▸ Supplied material
■ ■ ■ ■

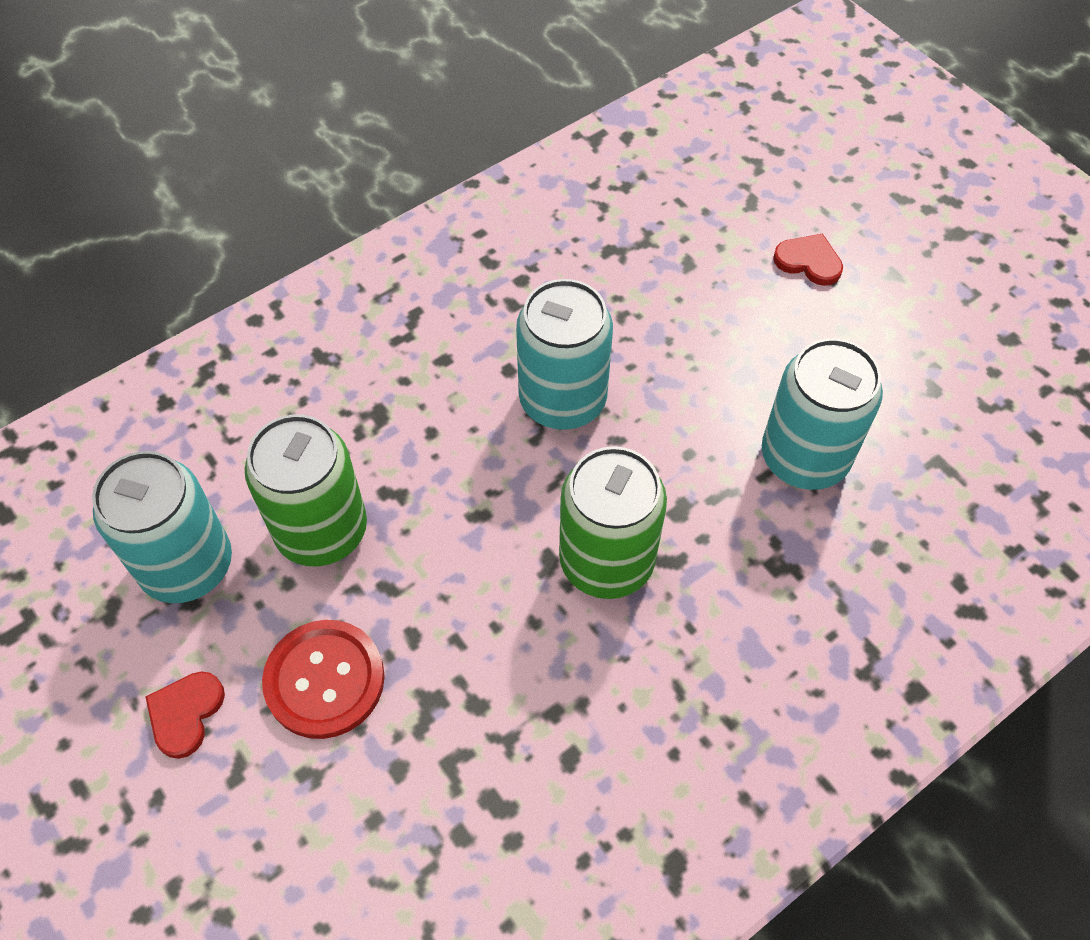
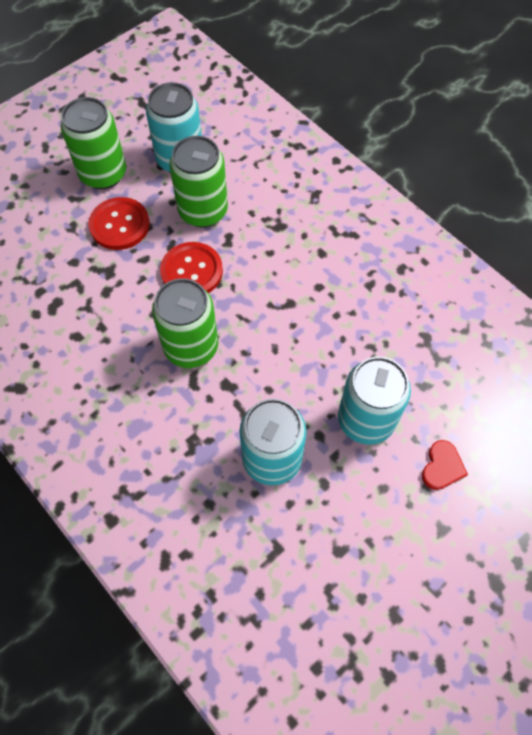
camera: 85 degrees right, 5 degrees up
(185, 713) = (103, 174): red heart -> green can
(452, 554) = (191, 271): none -> red button
(562, 400) = (300, 317): turquoise can -> turquoise can (366, 420)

■ ■ ■ ■

Return the listing above in full and without alteration, excluding its pictures.

▸ Output for this exercise
camera: 85 degrees right, 5 degrees up
(185, 713) = (103, 174): red heart -> green can
(452, 554) = (191, 271): none -> red button
(562, 400) = (300, 317): turquoise can -> turquoise can (366, 420)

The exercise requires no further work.